WHAT YOU NEED TO DO -
Would you return the lines between the one holding "FAN1 pin VCC: none -> 5V" and the one holding "RFID pin RST: 9 -> A3", inclusive, and only those, exactly as they stand in the listing below?

DATA UNDER STUDY -
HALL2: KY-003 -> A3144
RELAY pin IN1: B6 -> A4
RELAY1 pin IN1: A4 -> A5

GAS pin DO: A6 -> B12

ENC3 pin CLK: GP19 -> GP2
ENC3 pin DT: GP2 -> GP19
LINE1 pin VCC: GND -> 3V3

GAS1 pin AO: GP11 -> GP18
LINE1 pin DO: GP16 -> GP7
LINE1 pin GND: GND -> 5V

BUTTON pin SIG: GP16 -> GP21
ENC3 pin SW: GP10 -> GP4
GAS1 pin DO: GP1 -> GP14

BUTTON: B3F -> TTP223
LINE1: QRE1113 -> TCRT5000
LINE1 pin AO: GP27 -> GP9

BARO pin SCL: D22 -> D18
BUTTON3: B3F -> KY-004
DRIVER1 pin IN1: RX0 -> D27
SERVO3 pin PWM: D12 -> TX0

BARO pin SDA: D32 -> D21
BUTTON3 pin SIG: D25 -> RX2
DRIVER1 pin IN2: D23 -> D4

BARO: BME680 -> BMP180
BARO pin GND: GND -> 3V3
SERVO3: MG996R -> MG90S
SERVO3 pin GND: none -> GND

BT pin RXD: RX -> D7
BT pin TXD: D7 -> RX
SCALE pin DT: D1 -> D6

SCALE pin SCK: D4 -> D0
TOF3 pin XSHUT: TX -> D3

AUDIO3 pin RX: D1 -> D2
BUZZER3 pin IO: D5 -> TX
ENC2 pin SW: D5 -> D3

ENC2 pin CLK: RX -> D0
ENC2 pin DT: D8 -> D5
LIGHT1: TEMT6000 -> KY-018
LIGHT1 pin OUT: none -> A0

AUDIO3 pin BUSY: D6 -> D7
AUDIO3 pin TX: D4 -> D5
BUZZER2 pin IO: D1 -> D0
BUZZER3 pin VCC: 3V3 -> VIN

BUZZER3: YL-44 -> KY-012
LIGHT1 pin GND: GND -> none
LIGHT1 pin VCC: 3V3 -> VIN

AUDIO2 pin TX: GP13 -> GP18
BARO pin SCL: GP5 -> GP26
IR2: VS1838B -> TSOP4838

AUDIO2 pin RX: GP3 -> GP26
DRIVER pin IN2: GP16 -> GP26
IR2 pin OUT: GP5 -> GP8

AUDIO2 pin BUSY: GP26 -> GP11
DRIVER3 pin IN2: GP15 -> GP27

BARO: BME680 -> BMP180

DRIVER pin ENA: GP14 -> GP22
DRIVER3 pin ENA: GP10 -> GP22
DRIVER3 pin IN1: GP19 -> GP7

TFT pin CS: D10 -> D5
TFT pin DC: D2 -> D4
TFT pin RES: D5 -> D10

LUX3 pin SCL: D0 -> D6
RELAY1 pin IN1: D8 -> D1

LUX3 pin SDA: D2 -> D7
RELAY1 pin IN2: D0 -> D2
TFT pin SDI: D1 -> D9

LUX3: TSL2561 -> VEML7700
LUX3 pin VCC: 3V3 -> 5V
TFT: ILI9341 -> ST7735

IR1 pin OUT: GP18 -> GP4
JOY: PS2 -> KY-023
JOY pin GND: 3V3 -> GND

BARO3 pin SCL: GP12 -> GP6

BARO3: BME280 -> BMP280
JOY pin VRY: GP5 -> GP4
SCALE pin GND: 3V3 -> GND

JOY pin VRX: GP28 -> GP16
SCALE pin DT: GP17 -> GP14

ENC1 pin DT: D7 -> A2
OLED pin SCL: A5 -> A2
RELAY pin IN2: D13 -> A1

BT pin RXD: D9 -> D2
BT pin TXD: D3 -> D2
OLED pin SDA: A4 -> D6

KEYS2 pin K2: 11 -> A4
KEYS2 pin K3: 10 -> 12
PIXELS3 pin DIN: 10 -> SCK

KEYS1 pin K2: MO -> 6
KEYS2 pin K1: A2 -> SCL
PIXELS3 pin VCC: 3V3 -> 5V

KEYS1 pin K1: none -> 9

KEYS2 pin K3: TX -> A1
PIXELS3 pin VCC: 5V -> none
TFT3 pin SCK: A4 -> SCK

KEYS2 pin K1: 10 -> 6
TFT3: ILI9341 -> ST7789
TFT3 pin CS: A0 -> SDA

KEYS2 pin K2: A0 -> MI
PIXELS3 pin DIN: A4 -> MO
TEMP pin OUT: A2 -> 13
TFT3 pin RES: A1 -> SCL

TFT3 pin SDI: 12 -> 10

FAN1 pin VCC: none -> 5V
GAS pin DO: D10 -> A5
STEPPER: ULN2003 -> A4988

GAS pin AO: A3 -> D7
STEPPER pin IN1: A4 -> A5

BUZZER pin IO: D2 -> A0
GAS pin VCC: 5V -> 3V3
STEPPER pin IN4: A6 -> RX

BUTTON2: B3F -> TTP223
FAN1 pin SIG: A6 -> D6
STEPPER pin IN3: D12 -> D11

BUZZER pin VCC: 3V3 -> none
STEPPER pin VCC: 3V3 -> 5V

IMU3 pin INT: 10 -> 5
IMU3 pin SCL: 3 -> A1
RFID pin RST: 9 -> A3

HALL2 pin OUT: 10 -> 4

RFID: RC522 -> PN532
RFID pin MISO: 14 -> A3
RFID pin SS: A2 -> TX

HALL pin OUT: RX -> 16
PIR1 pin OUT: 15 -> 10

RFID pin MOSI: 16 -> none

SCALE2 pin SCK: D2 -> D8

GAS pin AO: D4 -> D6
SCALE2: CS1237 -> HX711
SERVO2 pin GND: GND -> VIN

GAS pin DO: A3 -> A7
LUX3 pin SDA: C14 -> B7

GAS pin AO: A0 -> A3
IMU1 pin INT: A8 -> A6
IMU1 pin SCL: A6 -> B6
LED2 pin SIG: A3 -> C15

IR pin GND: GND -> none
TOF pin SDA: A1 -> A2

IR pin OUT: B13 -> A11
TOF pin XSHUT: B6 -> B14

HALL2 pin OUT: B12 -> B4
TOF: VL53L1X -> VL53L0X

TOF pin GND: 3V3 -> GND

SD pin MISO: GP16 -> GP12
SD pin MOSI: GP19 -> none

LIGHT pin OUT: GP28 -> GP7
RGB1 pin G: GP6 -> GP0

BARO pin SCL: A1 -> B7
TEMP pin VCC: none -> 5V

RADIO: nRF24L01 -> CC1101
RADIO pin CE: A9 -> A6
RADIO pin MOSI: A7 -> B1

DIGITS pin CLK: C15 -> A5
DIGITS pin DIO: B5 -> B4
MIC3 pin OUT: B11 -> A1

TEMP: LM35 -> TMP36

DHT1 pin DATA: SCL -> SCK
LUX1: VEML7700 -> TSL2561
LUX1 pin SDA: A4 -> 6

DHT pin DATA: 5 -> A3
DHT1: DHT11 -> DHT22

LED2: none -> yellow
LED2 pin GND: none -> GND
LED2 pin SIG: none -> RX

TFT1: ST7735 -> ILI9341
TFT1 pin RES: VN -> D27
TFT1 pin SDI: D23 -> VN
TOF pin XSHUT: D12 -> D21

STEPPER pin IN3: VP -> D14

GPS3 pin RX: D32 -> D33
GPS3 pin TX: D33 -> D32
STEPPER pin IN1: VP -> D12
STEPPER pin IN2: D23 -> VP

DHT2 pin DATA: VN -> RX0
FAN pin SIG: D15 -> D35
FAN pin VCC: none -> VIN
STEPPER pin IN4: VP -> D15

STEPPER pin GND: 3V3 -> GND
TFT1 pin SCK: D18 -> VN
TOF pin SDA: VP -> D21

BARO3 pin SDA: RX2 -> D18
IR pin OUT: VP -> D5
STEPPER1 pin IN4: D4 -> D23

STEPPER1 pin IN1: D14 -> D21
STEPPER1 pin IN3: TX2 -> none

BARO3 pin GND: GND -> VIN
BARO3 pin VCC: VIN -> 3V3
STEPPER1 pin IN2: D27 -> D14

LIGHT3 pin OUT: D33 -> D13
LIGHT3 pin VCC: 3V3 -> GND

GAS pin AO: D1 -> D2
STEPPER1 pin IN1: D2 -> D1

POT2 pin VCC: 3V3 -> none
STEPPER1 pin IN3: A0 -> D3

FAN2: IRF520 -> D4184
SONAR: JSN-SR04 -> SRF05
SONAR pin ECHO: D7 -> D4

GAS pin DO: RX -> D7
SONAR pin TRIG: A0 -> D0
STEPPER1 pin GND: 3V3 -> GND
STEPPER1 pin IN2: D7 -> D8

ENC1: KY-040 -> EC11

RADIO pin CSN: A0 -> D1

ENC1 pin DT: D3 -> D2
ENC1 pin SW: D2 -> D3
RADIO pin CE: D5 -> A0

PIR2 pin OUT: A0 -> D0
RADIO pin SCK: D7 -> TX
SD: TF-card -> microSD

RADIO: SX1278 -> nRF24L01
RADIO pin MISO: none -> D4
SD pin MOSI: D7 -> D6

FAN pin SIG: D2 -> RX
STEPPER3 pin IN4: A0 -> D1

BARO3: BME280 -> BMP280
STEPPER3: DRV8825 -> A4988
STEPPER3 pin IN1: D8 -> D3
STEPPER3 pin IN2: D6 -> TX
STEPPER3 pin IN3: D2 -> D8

REPLY -
FAN1 pin VCC: none -> 5V
GAS pin DO: D10 -> A5
STEPPER: ULN2003 -> A4988

GAS pin AO: A3 -> D7
STEPPER pin IN1: A4 -> A5

BUZZER pin IO: D2 -> A0
GAS pin VCC: 5V -> 3V3
STEPPER pin IN4: A6 -> RX

BUTTON2: B3F -> TTP223
FAN1 pin SIG: A6 -> D6
STEPPER pin IN3: D12 -> D11

BUZZER pin VCC: 3V3 -> none
STEPPER pin VCC: 3V3 -> 5V

IMU3 pin INT: 10 -> 5
IMU3 pin SCL: 3 -> A1
RFID pin RST: 9 -> A3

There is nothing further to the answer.